Which lines run from the one containing "R6: 68k (SCL, VCC) -> 68k (+24V, SCL)" to the end of the entries? Copy them exactly, both ends included, and give nothing else.

Provided information:
________

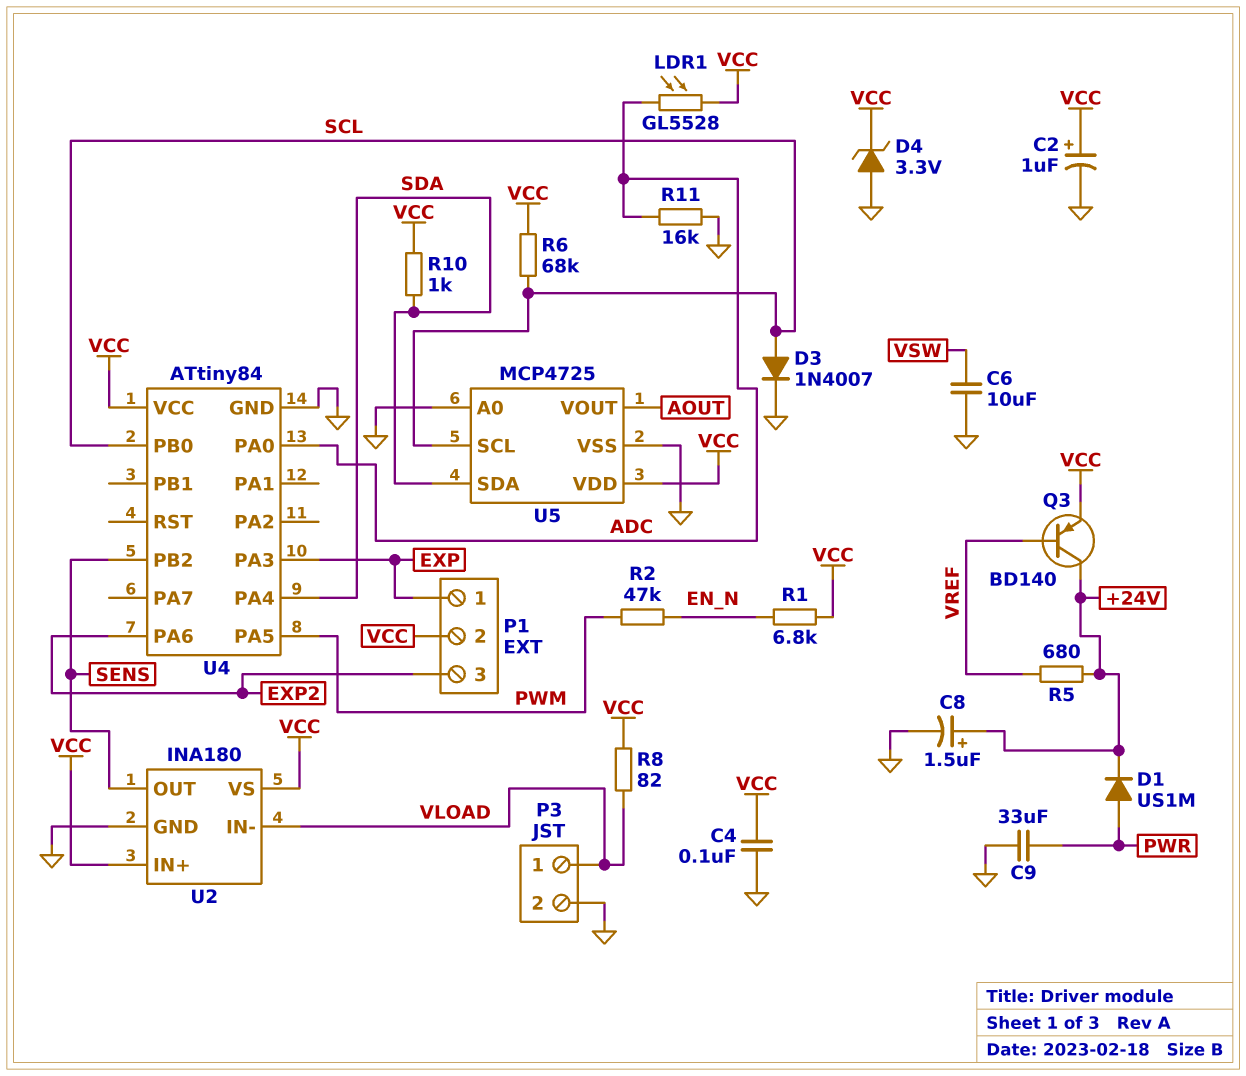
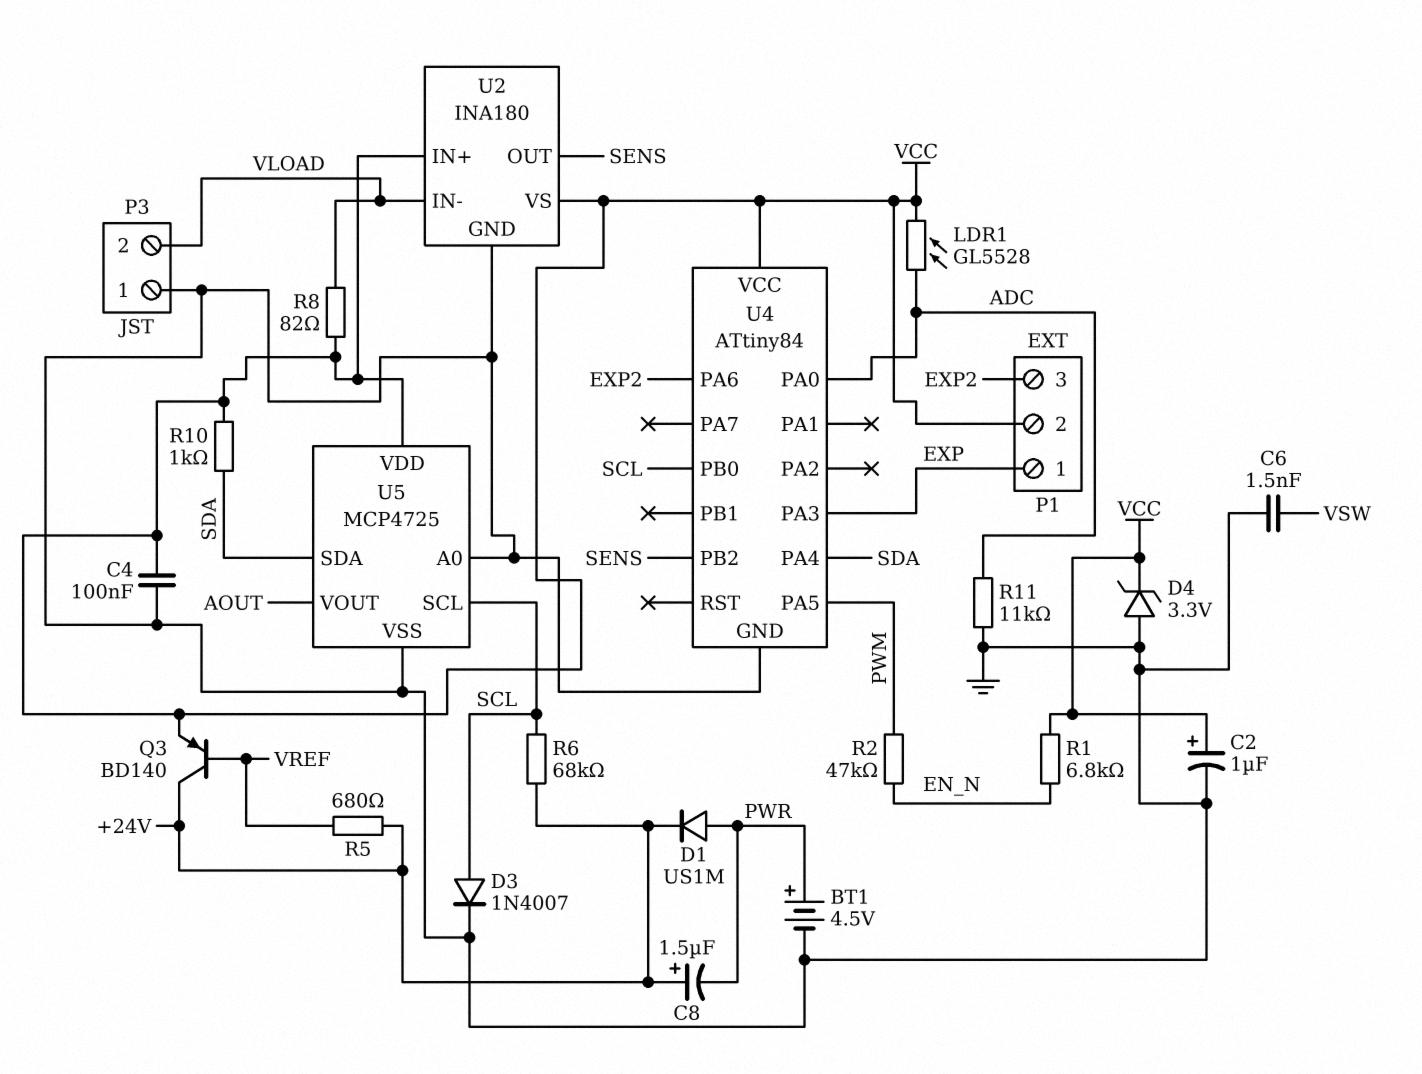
BT1: none -> 4.5V (plus PWR, minus GND)
C6: 10uF (GND, VSW) -> 1.5nF (GND, VSW)
C8: 1.5uF (plus +24V, minus GND) -> 1.5uF (plus +24V, minus PWR)
C9: 33uF (GND, PWR) -> none
P3 pin 1: VLOAD -> GND
P3 pin 2: GND -> VLOAD
R6: 68k (SCL, VCC) -> 68k (+24V, SCL)
R11: 16k (ADC, GND) -> 11k (ADC, GND)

________

Answer for this exercise:
R6: 68k (SCL, VCC) -> 68k (+24V, SCL)
R11: 16k (ADC, GND) -> 11k (ADC, GND)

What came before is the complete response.